[Object displacement listings]
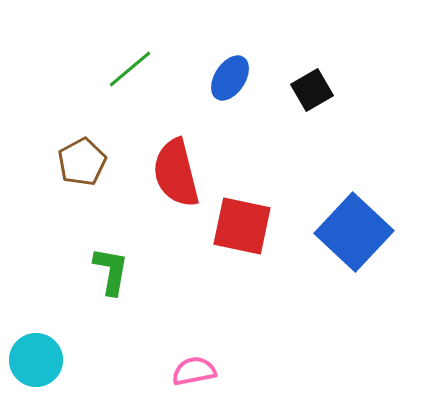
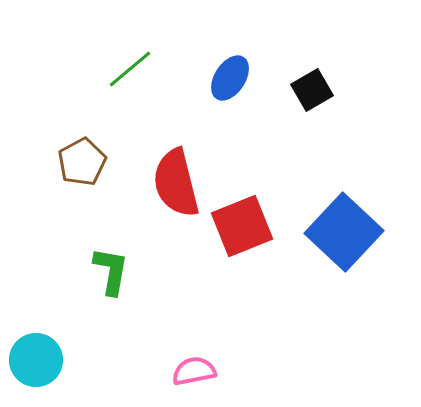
red semicircle: moved 10 px down
red square: rotated 34 degrees counterclockwise
blue square: moved 10 px left
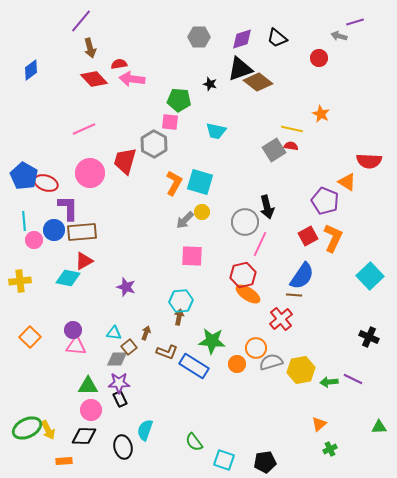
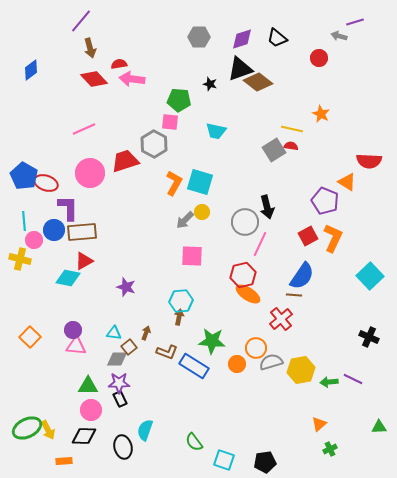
red trapezoid at (125, 161): rotated 56 degrees clockwise
yellow cross at (20, 281): moved 22 px up; rotated 20 degrees clockwise
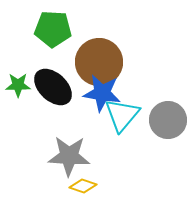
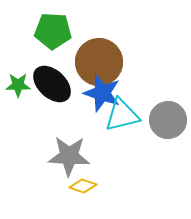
green pentagon: moved 2 px down
black ellipse: moved 1 px left, 3 px up
blue star: rotated 9 degrees clockwise
cyan triangle: rotated 36 degrees clockwise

■ **What the exercise asks**: Which lines in the records above contain the word "blue"? Return each of them.

■ **Completed exercise**:
blue square: moved 10 px left
blue star: rotated 9 degrees clockwise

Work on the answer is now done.